WHAT YOU WILL DO: In the records below, find the line holding "D2: LED green" and the line holding "F1: none -> 250mA (AC1, VDD)". Set down both, with every line between them, exactly.

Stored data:
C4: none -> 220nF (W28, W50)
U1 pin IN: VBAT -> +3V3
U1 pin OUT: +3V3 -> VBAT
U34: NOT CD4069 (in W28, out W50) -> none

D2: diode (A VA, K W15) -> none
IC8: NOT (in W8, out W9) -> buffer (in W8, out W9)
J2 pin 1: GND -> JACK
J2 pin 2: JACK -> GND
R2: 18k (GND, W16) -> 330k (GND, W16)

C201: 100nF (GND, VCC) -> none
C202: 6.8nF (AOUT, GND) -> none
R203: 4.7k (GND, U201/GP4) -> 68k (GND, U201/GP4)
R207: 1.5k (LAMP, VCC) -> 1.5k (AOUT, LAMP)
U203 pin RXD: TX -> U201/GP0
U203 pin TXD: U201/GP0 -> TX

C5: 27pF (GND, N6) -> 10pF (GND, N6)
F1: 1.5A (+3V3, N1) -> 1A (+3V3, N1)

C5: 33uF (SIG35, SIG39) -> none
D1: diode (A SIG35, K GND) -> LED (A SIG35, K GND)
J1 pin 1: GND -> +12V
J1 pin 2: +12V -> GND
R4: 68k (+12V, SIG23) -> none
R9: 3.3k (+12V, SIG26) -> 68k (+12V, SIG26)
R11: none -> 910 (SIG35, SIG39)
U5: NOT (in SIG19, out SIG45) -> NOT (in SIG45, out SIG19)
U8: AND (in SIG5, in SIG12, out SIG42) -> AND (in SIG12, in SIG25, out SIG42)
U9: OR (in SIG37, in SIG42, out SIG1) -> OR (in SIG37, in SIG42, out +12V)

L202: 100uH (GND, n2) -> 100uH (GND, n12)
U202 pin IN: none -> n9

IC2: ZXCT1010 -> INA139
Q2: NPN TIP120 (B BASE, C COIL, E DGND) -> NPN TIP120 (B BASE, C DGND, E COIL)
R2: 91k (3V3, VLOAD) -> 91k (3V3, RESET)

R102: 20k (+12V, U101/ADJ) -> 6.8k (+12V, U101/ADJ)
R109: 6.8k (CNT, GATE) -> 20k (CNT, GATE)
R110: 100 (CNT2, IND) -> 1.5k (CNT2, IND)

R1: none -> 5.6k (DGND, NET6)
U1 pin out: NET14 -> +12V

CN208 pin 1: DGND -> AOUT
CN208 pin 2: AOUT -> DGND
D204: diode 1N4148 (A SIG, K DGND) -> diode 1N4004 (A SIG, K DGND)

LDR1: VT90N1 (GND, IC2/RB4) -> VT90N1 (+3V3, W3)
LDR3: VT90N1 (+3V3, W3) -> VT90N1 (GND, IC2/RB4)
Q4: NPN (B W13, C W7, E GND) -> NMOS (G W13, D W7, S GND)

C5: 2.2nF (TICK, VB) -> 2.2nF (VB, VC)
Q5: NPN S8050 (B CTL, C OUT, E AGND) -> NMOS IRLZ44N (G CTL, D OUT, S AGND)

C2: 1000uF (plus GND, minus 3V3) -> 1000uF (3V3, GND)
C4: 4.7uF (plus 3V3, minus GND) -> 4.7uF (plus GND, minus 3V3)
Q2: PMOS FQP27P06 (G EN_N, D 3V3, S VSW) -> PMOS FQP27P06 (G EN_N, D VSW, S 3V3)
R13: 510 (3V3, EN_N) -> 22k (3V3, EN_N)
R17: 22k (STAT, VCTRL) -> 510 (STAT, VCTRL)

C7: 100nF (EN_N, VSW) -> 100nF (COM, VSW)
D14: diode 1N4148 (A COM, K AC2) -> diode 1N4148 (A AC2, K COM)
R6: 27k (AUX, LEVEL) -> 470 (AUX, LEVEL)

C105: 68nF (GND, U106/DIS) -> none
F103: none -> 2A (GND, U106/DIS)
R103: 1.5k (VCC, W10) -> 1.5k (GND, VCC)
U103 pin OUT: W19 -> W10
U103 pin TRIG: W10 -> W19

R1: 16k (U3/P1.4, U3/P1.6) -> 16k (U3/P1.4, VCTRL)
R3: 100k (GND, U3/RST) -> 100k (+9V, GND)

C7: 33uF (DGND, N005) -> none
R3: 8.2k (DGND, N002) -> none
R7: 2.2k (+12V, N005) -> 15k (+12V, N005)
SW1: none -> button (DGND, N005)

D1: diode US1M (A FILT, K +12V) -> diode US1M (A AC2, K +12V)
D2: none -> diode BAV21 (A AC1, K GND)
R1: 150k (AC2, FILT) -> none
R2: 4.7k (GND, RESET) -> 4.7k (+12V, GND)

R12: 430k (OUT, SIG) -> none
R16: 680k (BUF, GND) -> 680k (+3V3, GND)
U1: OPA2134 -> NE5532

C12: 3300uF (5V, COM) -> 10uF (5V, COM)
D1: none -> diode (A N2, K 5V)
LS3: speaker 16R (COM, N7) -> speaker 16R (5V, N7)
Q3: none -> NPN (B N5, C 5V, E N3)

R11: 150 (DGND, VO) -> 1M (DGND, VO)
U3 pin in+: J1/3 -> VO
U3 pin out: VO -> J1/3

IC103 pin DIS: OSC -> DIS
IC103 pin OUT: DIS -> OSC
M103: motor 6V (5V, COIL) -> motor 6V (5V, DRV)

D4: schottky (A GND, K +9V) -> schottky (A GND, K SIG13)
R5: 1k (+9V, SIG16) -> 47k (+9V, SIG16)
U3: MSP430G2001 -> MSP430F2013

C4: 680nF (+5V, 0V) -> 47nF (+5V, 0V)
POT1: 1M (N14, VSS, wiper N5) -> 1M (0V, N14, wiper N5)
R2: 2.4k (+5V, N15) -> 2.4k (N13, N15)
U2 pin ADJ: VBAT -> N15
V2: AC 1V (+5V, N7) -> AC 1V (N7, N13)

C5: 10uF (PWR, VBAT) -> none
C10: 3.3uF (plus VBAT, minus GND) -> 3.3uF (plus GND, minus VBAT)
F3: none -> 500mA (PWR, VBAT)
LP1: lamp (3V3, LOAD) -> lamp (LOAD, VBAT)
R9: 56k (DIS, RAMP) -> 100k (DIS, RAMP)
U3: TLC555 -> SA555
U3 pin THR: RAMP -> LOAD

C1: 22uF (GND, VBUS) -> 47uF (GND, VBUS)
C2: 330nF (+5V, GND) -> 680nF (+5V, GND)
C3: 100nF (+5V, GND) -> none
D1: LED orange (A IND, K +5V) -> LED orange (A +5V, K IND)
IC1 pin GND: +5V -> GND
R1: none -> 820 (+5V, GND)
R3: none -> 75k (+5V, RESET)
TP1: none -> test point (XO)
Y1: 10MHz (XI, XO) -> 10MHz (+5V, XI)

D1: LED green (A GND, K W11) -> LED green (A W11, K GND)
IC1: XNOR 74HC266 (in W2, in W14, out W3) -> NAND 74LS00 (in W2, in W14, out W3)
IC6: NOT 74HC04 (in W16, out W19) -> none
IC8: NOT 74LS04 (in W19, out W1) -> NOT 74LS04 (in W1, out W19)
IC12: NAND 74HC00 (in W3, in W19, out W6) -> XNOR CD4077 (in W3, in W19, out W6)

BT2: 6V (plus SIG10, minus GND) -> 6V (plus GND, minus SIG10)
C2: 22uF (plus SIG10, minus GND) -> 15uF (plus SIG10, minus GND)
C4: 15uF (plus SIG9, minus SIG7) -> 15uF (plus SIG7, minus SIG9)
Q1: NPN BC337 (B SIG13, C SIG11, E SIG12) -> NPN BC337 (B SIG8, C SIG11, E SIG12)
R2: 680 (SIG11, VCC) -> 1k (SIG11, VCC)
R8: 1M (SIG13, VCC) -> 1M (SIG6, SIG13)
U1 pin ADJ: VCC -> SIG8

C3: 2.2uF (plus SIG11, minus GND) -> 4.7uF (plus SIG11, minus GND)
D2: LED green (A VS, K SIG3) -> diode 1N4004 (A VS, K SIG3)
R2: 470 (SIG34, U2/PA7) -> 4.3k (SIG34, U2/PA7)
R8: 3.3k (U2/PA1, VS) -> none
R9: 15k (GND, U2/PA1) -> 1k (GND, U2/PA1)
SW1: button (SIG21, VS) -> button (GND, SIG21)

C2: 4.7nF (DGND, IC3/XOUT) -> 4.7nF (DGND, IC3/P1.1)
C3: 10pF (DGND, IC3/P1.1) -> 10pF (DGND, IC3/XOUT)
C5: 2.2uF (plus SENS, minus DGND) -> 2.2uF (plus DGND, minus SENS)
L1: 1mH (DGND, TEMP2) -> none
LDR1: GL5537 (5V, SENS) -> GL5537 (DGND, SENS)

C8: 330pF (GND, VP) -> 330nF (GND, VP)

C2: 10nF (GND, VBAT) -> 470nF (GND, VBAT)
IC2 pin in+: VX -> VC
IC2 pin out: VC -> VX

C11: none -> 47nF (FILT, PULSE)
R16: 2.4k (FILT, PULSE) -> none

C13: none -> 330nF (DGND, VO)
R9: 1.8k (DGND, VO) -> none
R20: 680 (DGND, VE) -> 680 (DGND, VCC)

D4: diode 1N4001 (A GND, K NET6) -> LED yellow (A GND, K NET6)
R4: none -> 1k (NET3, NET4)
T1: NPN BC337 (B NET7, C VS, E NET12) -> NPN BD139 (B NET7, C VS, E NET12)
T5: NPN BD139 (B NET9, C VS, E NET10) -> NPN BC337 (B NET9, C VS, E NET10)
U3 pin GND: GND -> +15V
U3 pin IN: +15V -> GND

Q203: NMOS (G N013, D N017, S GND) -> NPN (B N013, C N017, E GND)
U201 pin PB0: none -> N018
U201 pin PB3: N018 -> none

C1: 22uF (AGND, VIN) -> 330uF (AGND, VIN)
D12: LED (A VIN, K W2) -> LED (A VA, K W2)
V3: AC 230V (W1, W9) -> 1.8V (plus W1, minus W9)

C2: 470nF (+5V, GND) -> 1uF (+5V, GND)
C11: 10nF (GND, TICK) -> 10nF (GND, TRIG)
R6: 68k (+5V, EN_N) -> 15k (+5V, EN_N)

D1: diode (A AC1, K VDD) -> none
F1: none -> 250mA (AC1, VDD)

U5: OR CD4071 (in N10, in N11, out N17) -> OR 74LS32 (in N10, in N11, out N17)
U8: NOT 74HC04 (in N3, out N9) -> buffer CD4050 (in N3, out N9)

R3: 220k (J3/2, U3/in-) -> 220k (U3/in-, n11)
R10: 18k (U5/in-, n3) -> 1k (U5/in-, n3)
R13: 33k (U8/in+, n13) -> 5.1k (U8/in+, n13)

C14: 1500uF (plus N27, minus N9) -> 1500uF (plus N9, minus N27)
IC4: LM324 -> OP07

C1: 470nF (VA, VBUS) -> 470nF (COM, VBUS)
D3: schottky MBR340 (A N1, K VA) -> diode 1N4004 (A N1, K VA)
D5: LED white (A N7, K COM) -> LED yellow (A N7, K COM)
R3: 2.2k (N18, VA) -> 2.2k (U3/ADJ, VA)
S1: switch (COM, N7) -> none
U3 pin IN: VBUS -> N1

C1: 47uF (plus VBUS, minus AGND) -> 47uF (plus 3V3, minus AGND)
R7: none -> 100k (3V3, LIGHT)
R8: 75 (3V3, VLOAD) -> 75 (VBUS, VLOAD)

RESULT:
D2: LED green (A VS, K SIG3) -> diode 1N4004 (A VS, K SIG3)
R2: 470 (SIG34, U2/PA7) -> 4.3k (SIG34, U2/PA7)
R8: 3.3k (U2/PA1, VS) -> none
R9: 15k (GND, U2/PA1) -> 1k (GND, U2/PA1)
SW1: button (SIG21, VS) -> button (GND, SIG21)

C2: 4.7nF (DGND, IC3/XOUT) -> 4.7nF (DGND, IC3/P1.1)
C3: 10pF (DGND, IC3/P1.1) -> 10pF (DGND, IC3/XOUT)
C5: 2.2uF (plus SENS, minus DGND) -> 2.2uF (plus DGND, minus SENS)
L1: 1mH (DGND, TEMP2) -> none
LDR1: GL5537 (5V, SENS) -> GL5537 (DGND, SENS)

C8: 330pF (GND, VP) -> 330nF (GND, VP)

C2: 10nF (GND, VBAT) -> 470nF (GND, VBAT)
IC2 pin in+: VX -> VC
IC2 pin out: VC -> VX

C11: none -> 47nF (FILT, PULSE)
R16: 2.4k (FILT, PULSE) -> none

C13: none -> 330nF (DGND, VO)
R9: 1.8k (DGND, VO) -> none
R20: 680 (DGND, VE) -> 680 (DGND, VCC)

D4: diode 1N4001 (A GND, K NET6) -> LED yellow (A GND, K NET6)
R4: none -> 1k (NET3, NET4)
T1: NPN BC337 (B NET7, C VS, E NET12) -> NPN BD139 (B NET7, C VS, E NET12)
T5: NPN BD139 (B NET9, C VS, E NET10) -> NPN BC337 (B NET9, C VS, E NET10)
U3 pin GND: GND -> +15V
U3 pin IN: +15V -> GND

Q203: NMOS (G N013, D N017, S GND) -> NPN (B N013, C N017, E GND)
U201 pin PB0: none -> N018
U201 pin PB3: N018 -> none

C1: 22uF (AGND, VIN) -> 330uF (AGND, VIN)
D12: LED (A VIN, K W2) -> LED (A VA, K W2)
V3: AC 230V (W1, W9) -> 1.8V (plus W1, minus W9)

C2: 470nF (+5V, GND) -> 1uF (+5V, GND)
C11: 10nF (GND, TICK) -> 10nF (GND, TRIG)
R6: 68k (+5V, EN_N) -> 15k (+5V, EN_N)

D1: diode (A AC1, K VDD) -> none
F1: none -> 250mA (AC1, VDD)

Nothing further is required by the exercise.